╭─ Data section

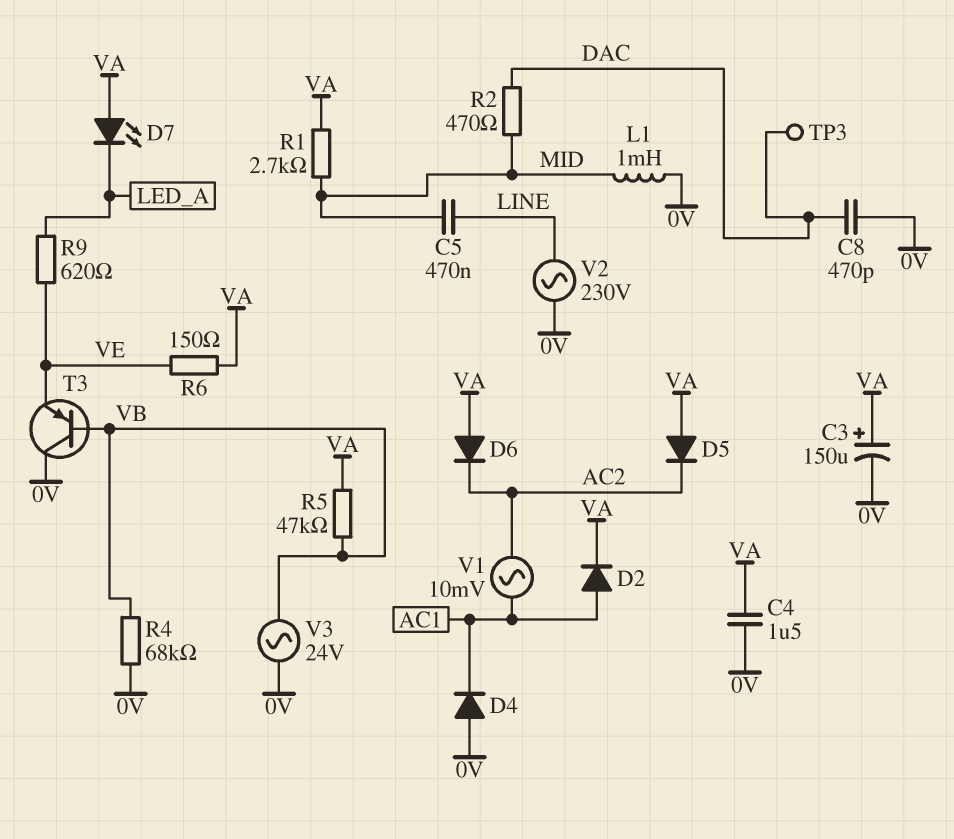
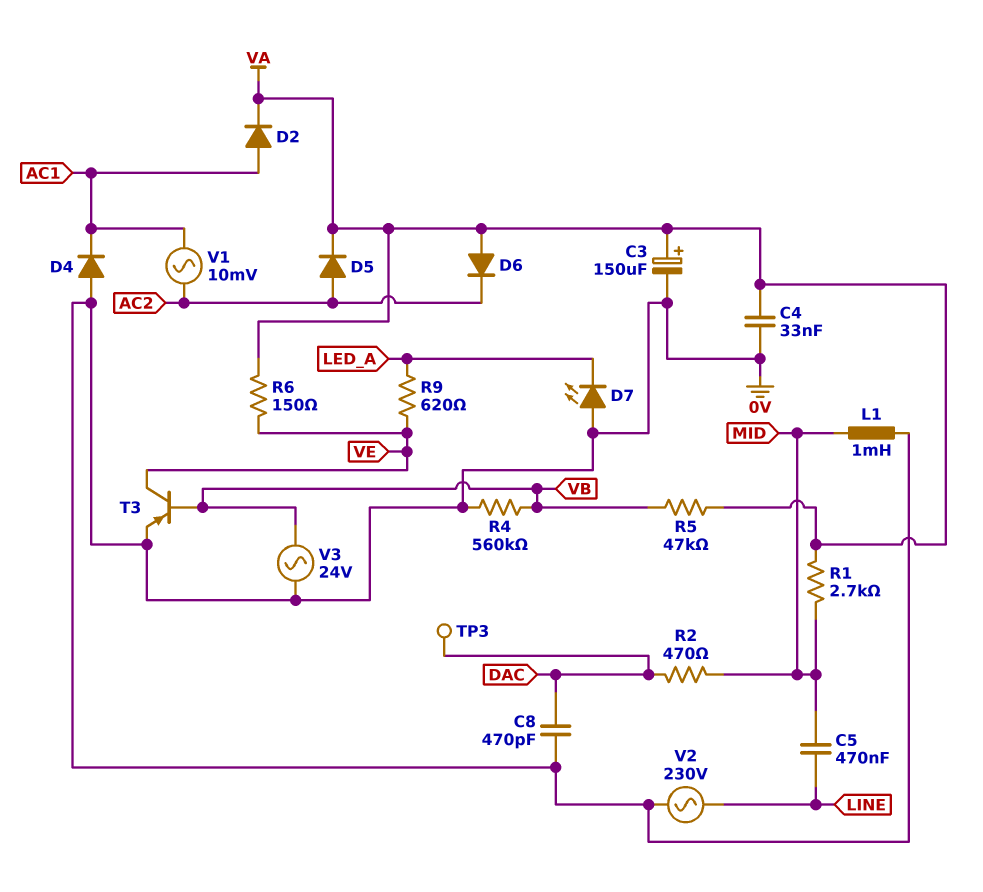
C4: 1.5uF (0V, VA) -> 33nF (0V, VA)
D5: diode (A VA, K AC2) -> diode (A AC2, K VA)
D7: LED (A VA, K LED_A) -> LED (A 0V, K LED_A)
R4: 68k (0V, VB) -> 560k (0V, VB)
T3: PNP (B VB, C 0V, E VE) -> PNP (B VB, C VE, E 0V)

╰─

Exercise requirements
An exact copy of the listing above is to be set down, with no pictures in it.

Result of the exercise
C4: 1.5uF (0V, VA) -> 33nF (0V, VA)
D5: diode (A VA, K AC2) -> diode (A AC2, K VA)
D7: LED (A VA, K LED_A) -> LED (A 0V, K LED_A)
R4: 68k (0V, VB) -> 560k (0V, VB)
T3: PNP (B VB, C 0V, E VE) -> PNP (B VB, C VE, E 0V)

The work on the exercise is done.